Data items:

○ ○ ○ ○ ○

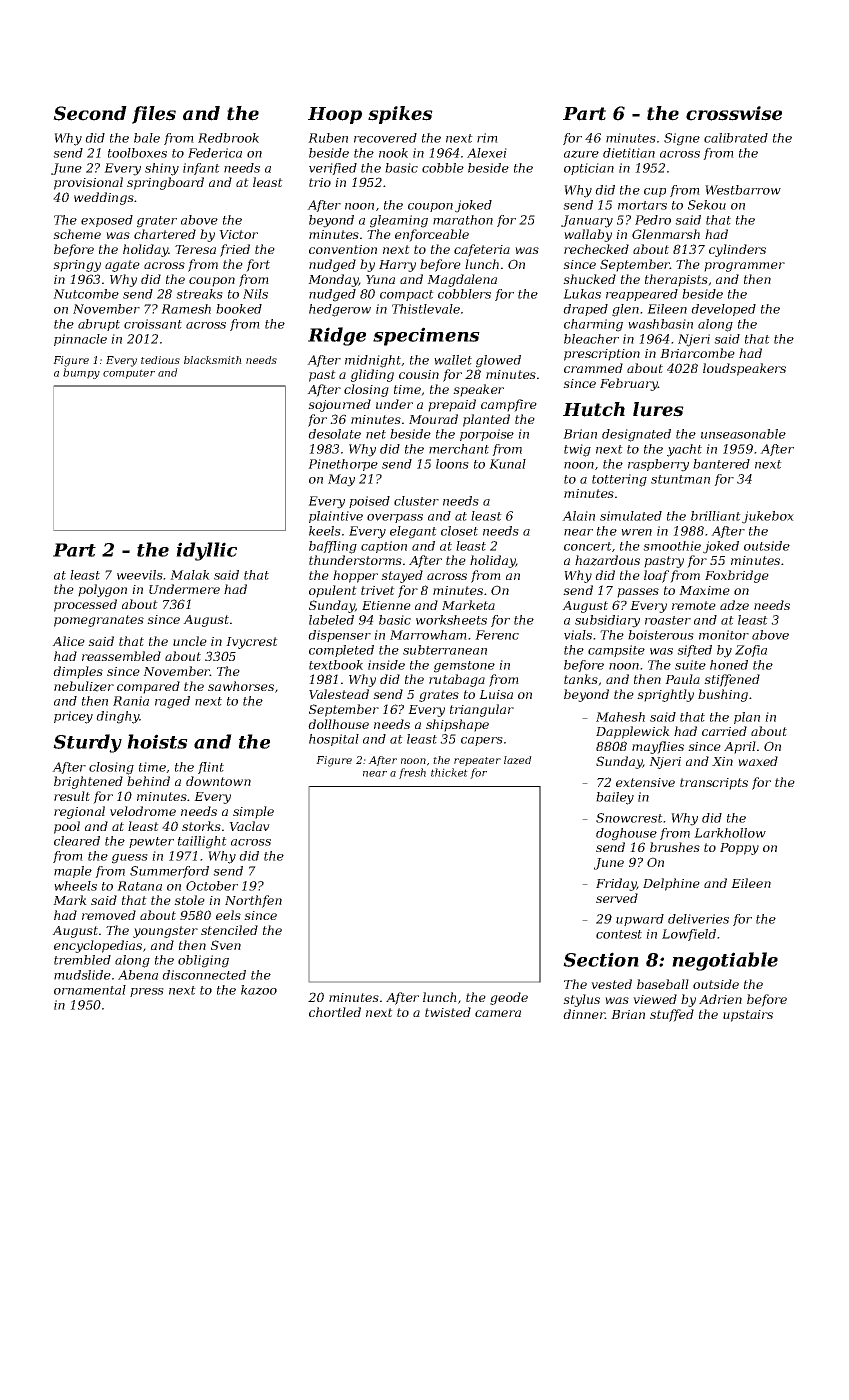 This screenshot has width=849, height=1400. I want to click on bumpy, so click(81, 373).
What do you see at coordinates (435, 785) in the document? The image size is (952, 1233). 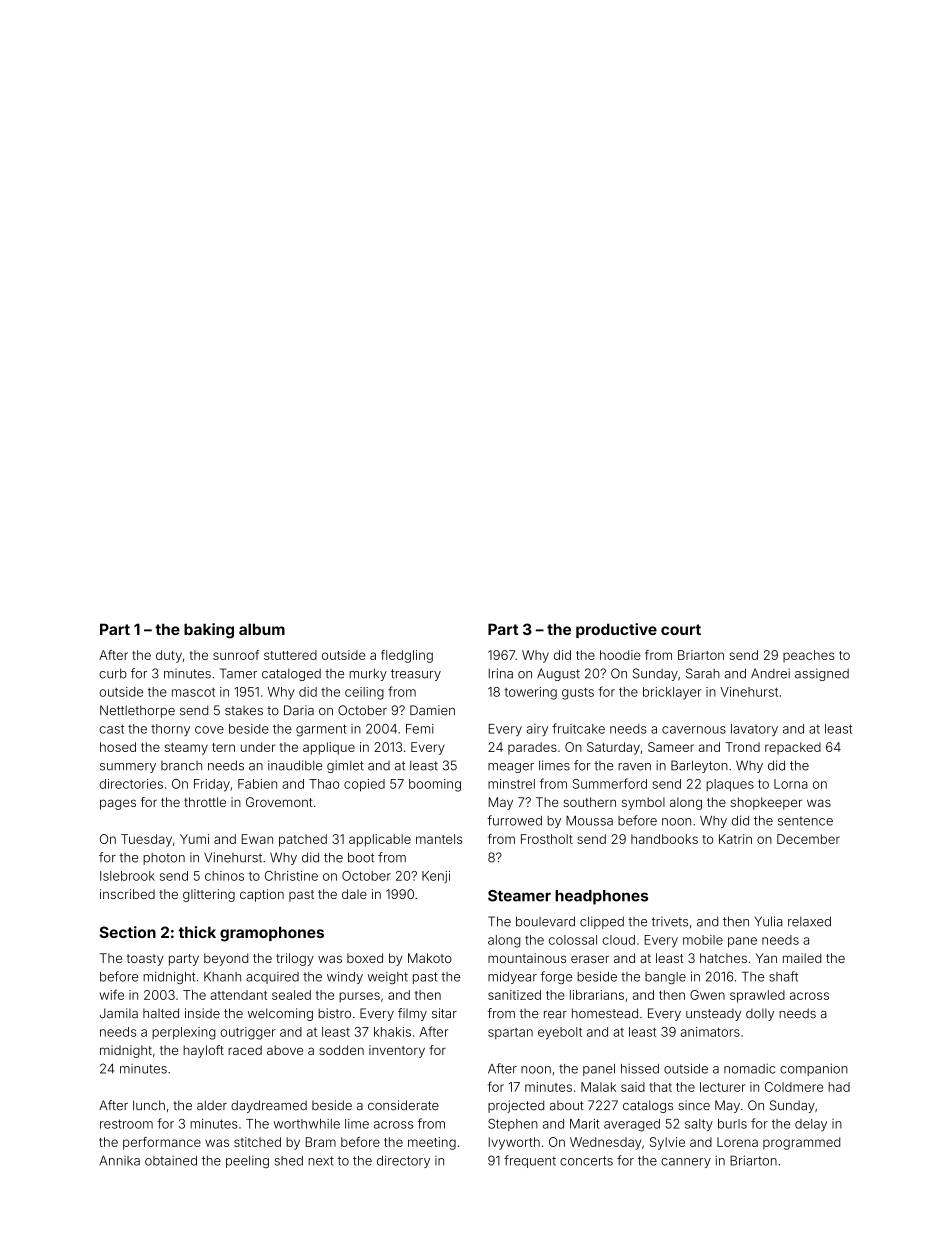 I see `booming` at bounding box center [435, 785].
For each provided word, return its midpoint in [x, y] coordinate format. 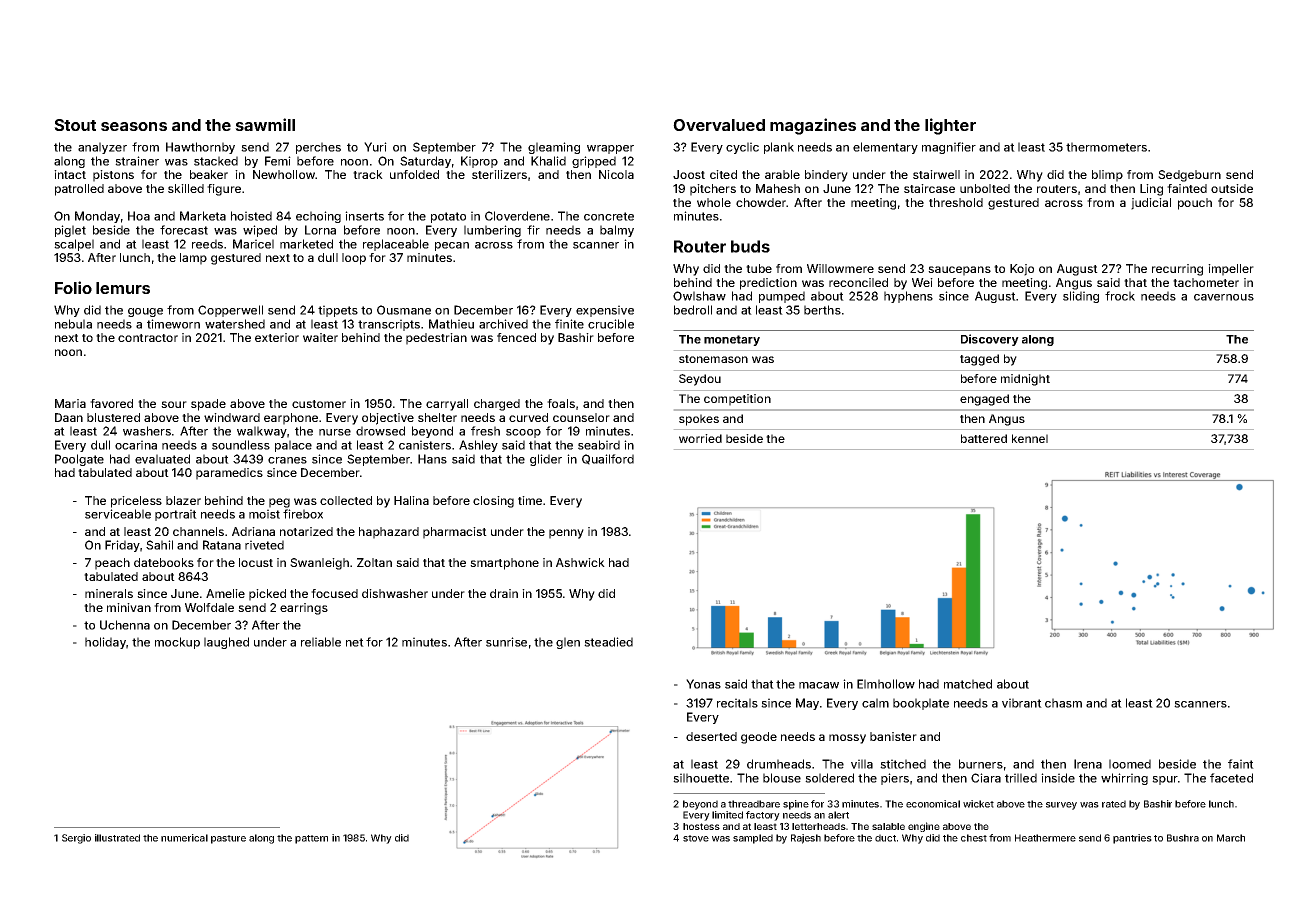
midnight [1025, 380]
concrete [609, 216]
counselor [581, 417]
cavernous [1224, 297]
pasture [228, 839]
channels [198, 531]
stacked [216, 161]
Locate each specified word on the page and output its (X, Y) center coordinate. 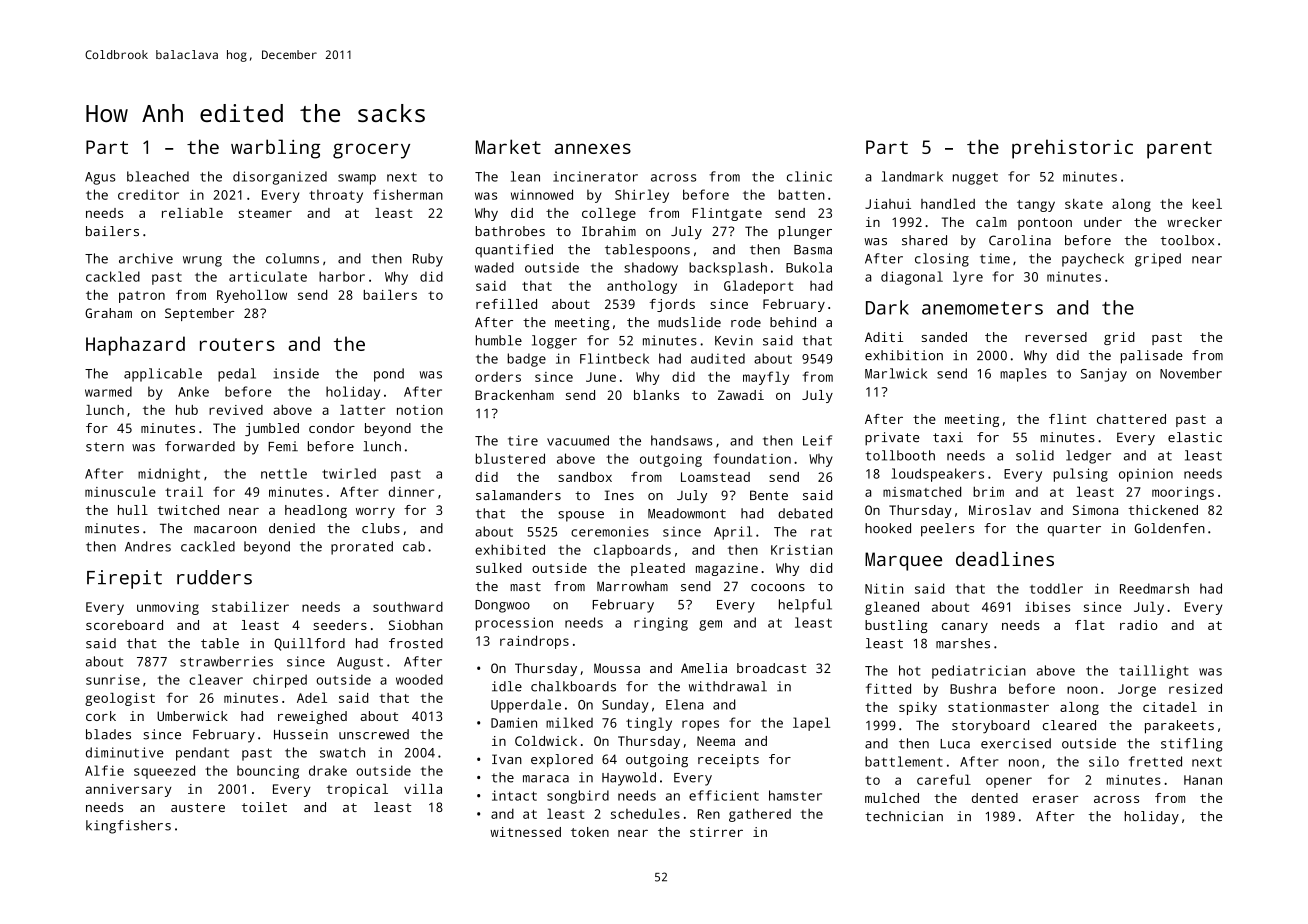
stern (105, 447)
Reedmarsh (1154, 588)
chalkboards (573, 686)
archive (146, 258)
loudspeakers (938, 475)
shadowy (651, 269)
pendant (202, 754)
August (360, 663)
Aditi (884, 337)
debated (805, 513)
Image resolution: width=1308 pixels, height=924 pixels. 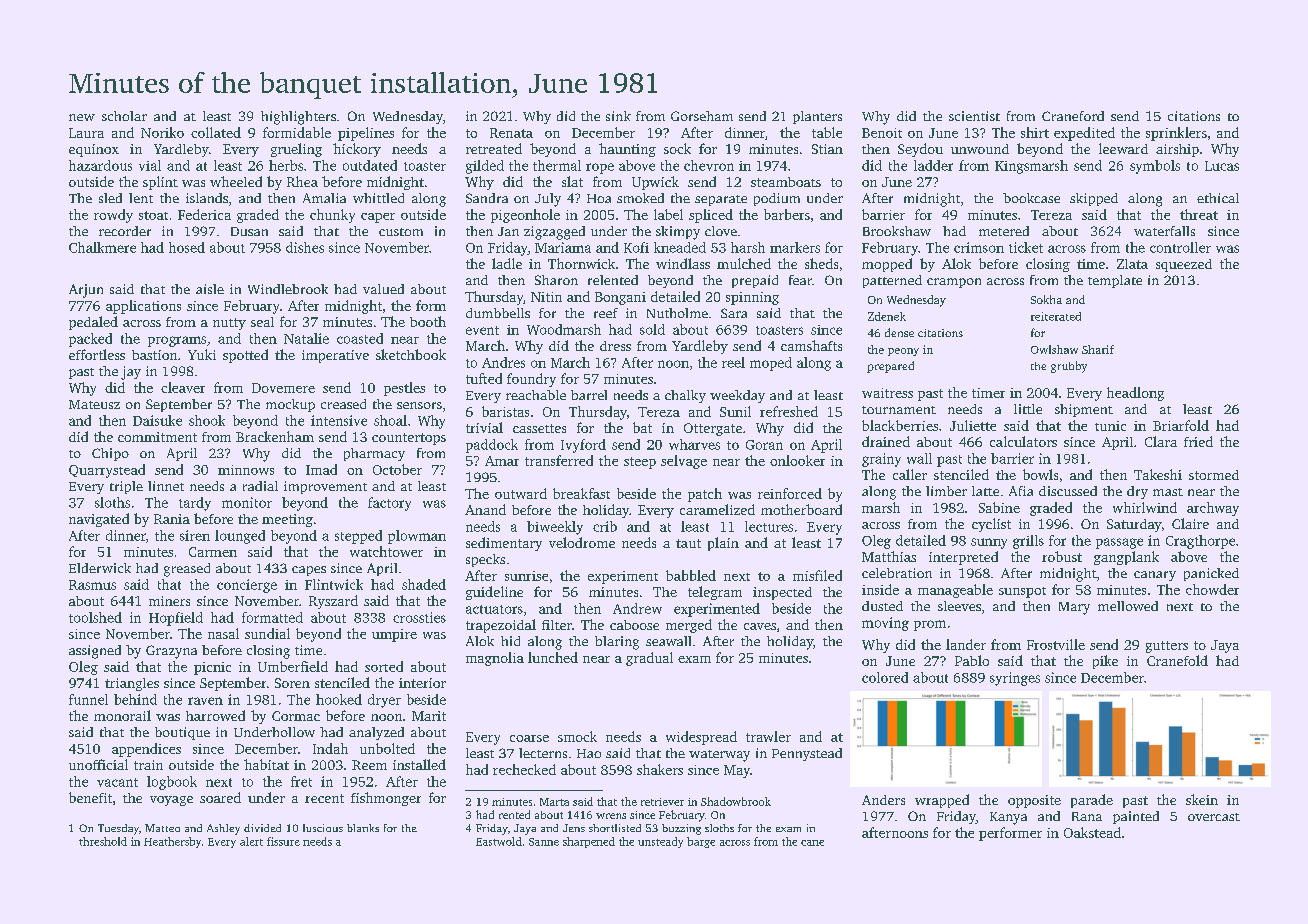 I want to click on pedaled, so click(x=93, y=323).
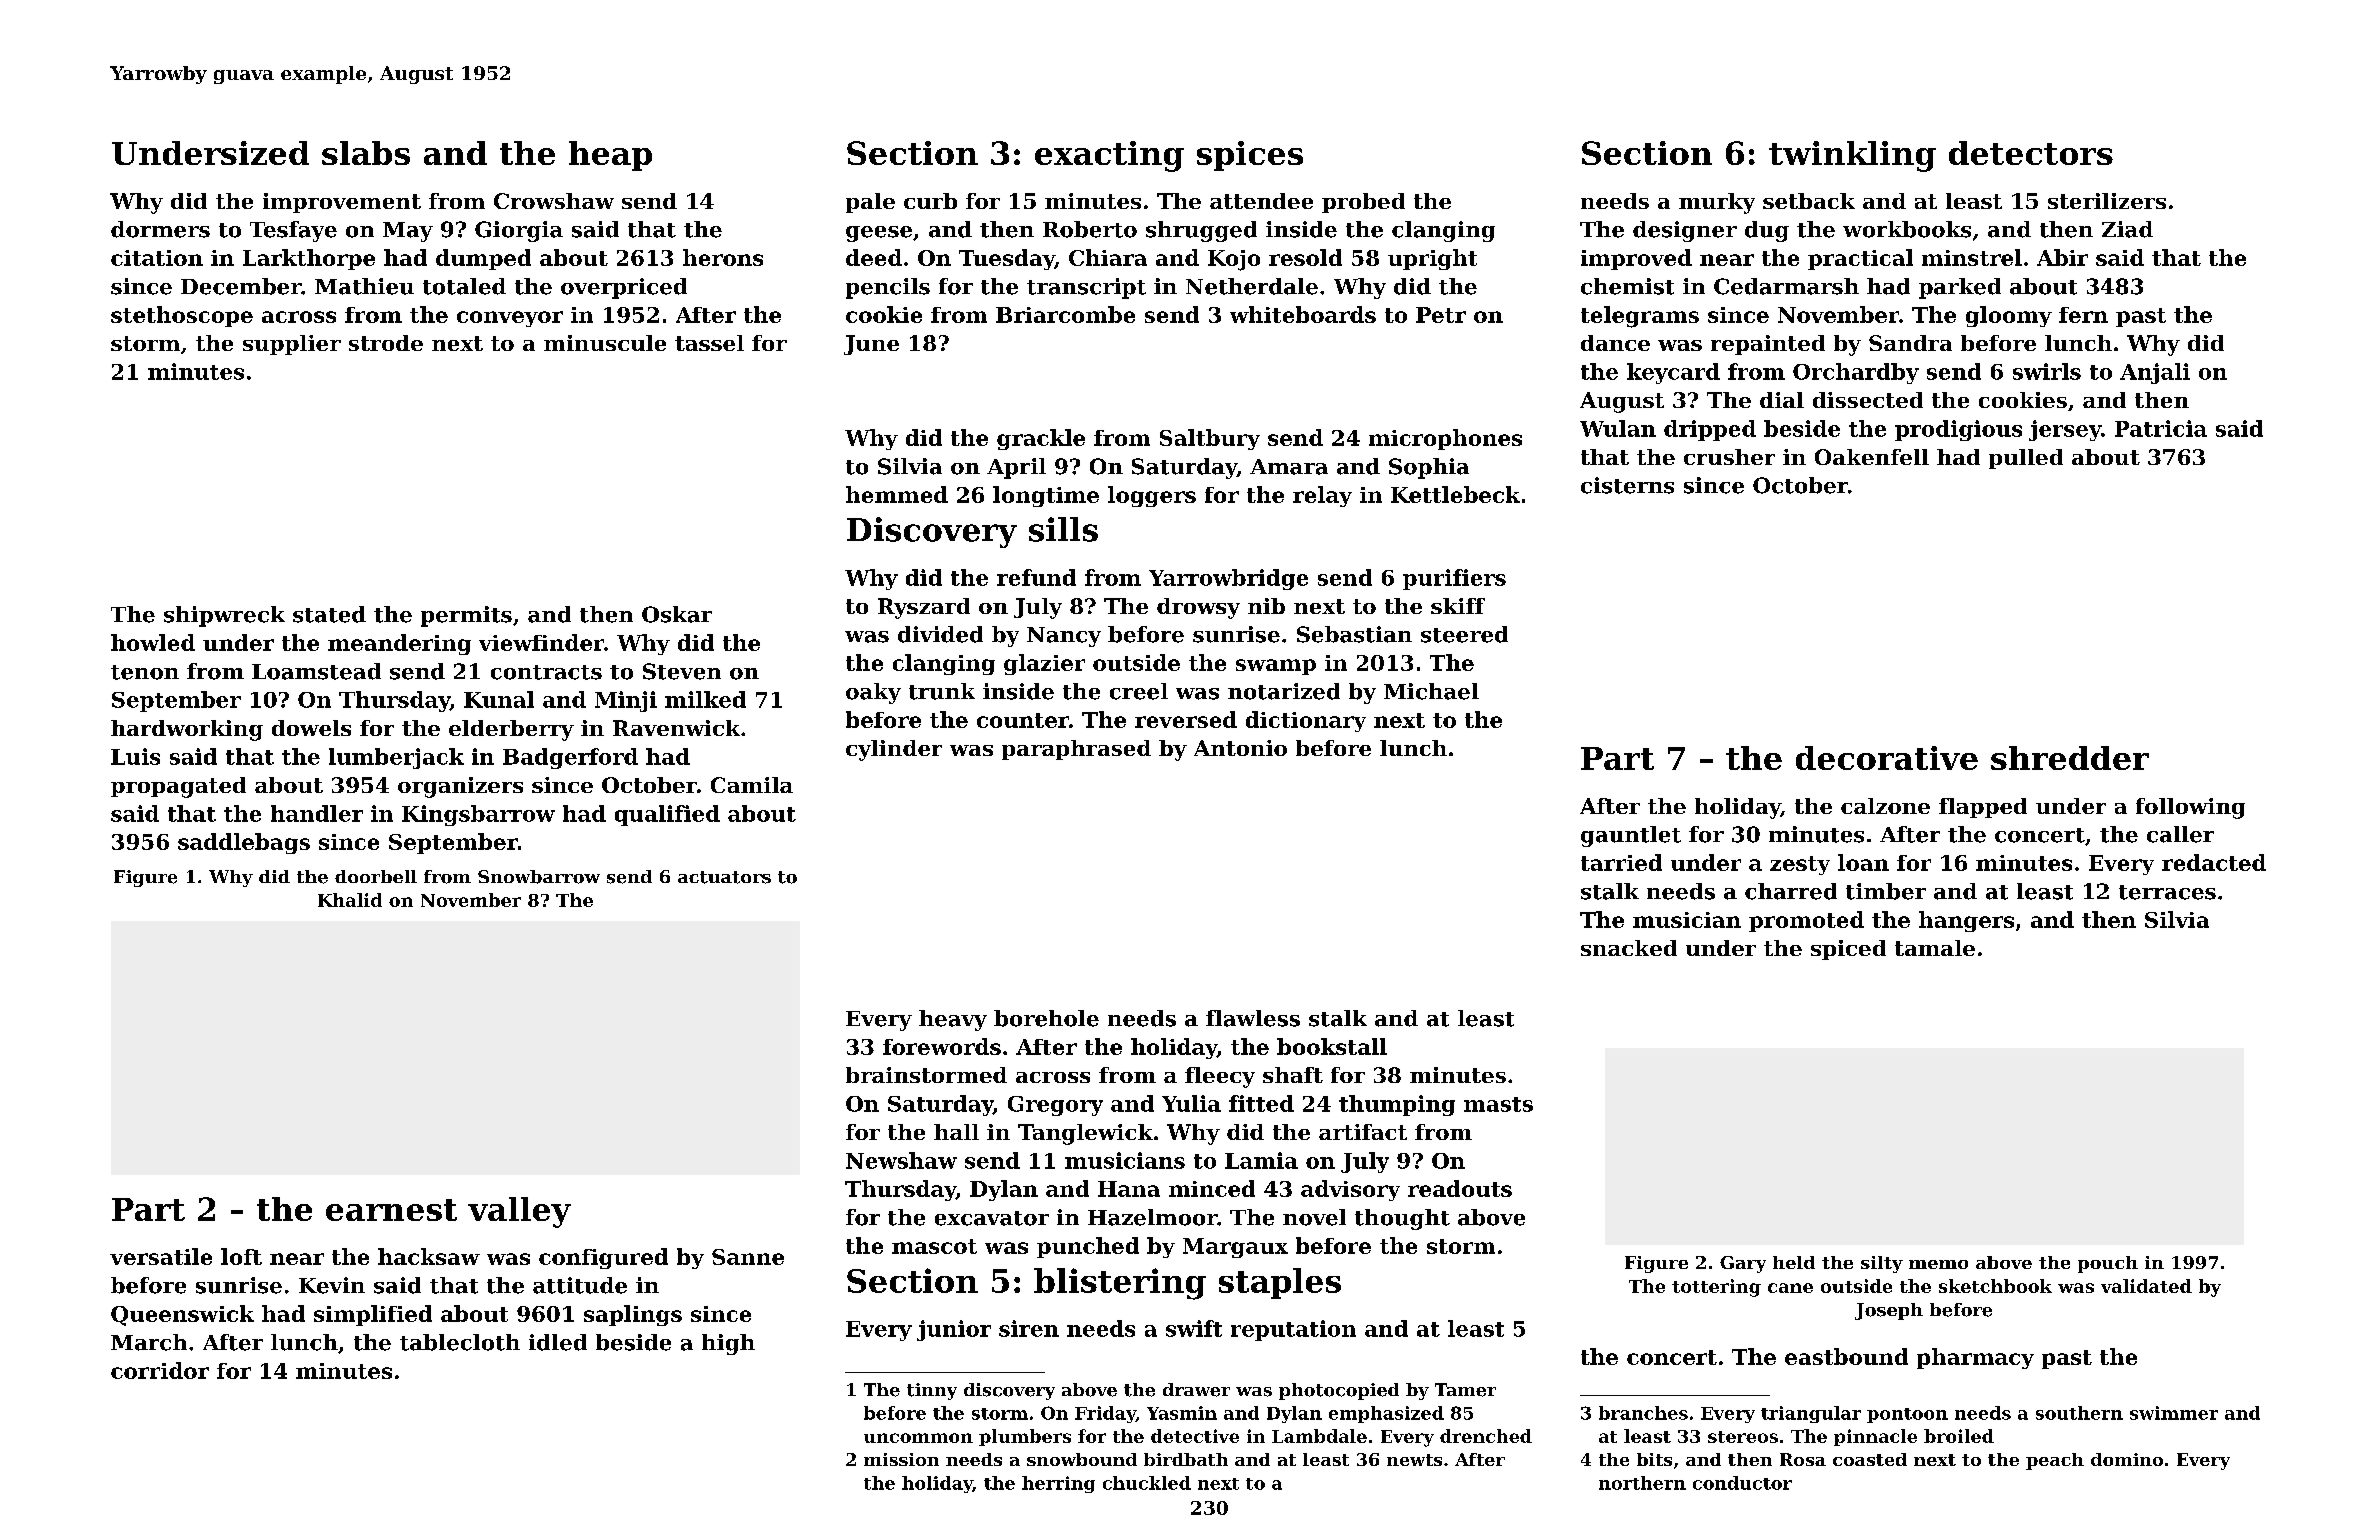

○ ○ ○ ○ ○

--- Challenge ---
Swap "shadowy" for "murky" in everything from the line with "Locate each specified" down to the line with "Aditi (884, 337)". Give back only those lines, otherwise unchanged and without the pictures.

--- Expected output ---
Locate each specified word on the page and output its (X, Y) center coordinate. 
stern (105, 447)
Reedmarsh (1154, 588)
chalkboards (573, 686)
archive (146, 258)
loudspeakers (938, 475)
murky (651, 269)
pendant (202, 754)
August (360, 663)
Aditi (884, 337)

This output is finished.